PROMPT
What follows is a set of records; repeat them exactly, without the pictures.
[[ THE DATA, beginning ]]
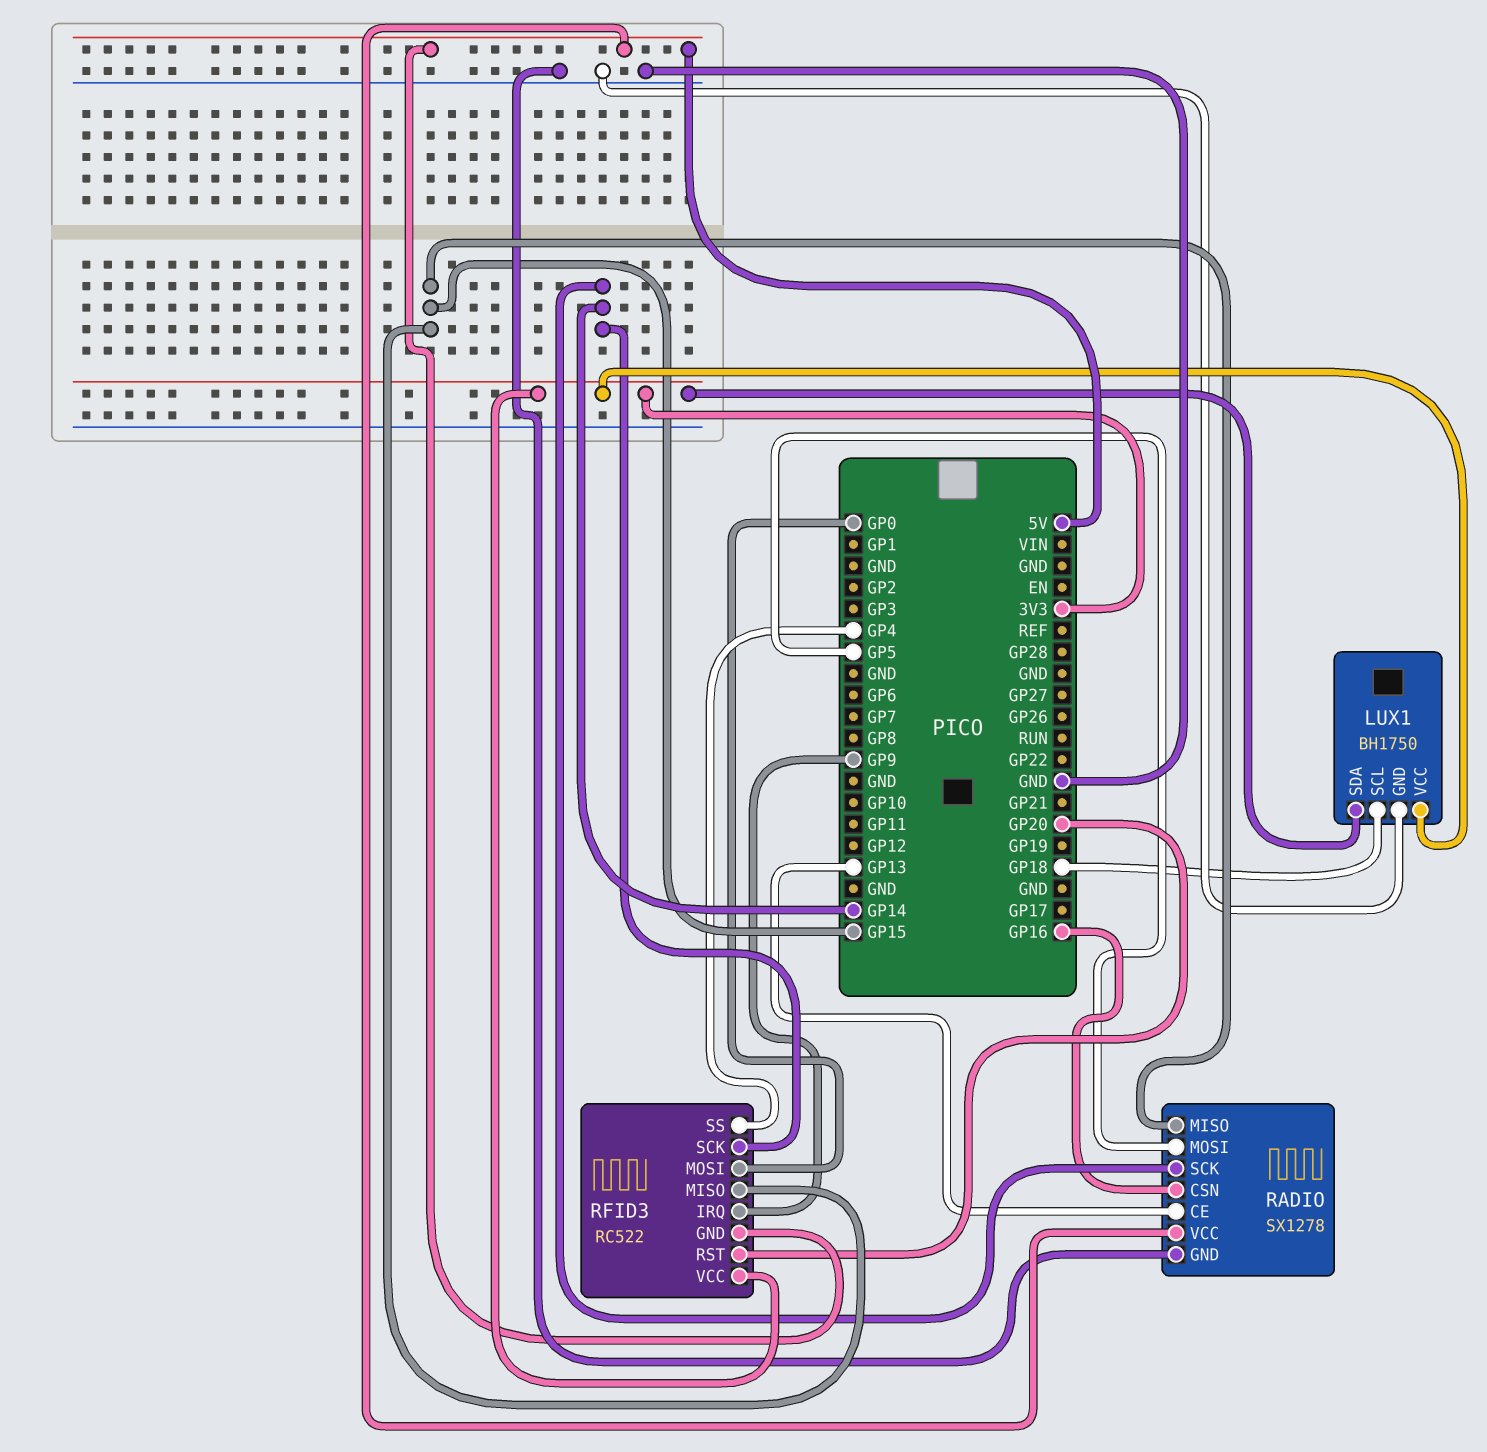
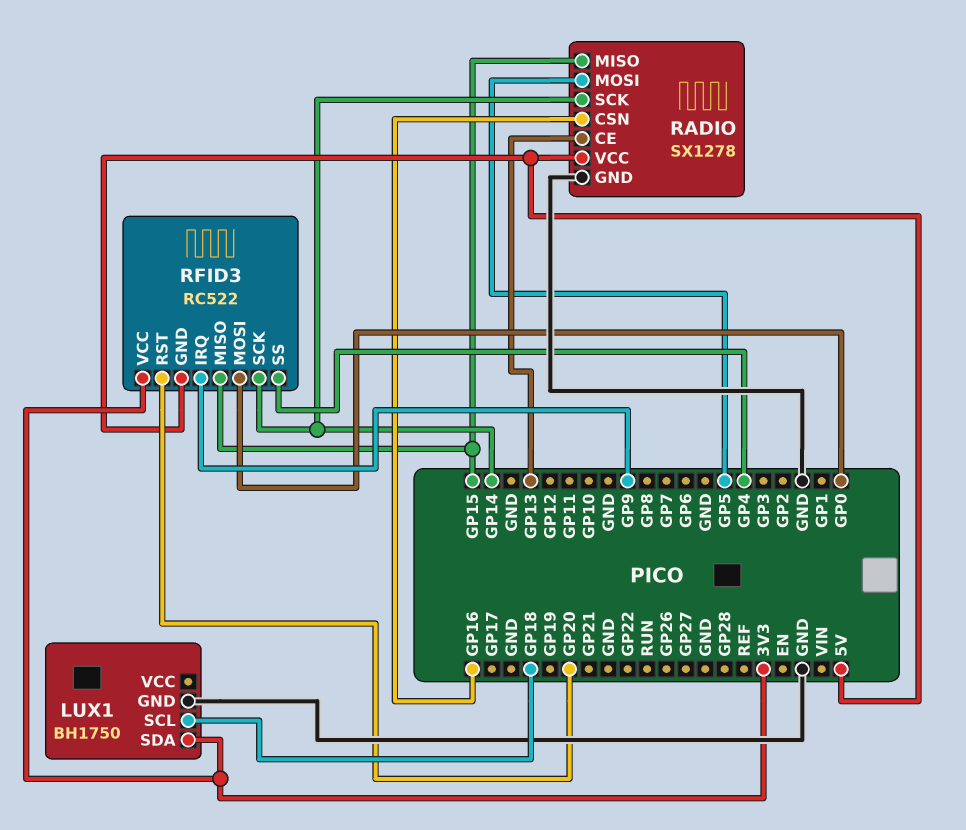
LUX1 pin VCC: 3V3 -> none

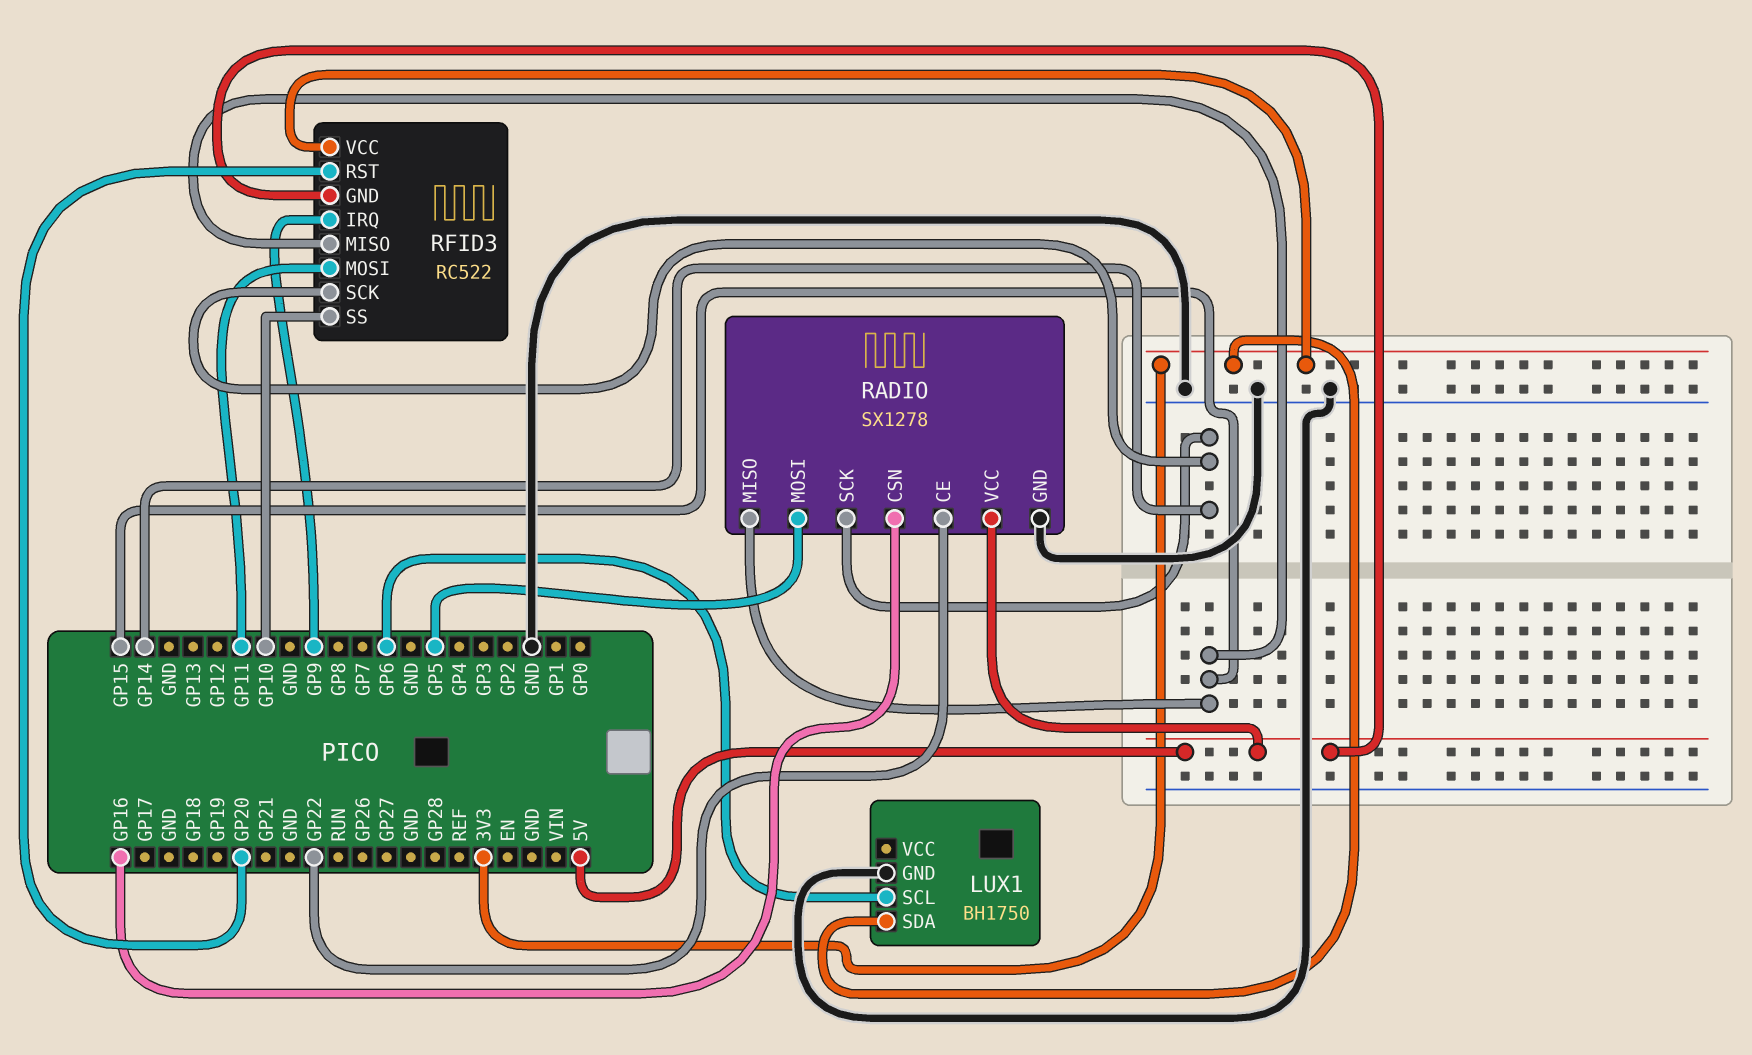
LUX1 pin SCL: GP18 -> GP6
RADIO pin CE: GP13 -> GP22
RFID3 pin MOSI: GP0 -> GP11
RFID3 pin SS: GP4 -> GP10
[[ THE DATA, end ]]
SOLUTION TO THIS PROBLEM
LUX1 pin VCC: 3V3 -> none

LUX1 pin SCL: GP18 -> GP6
RADIO pin CE: GP13 -> GP22
RFID3 pin MOSI: GP0 -> GP11
RFID3 pin SS: GP4 -> GP10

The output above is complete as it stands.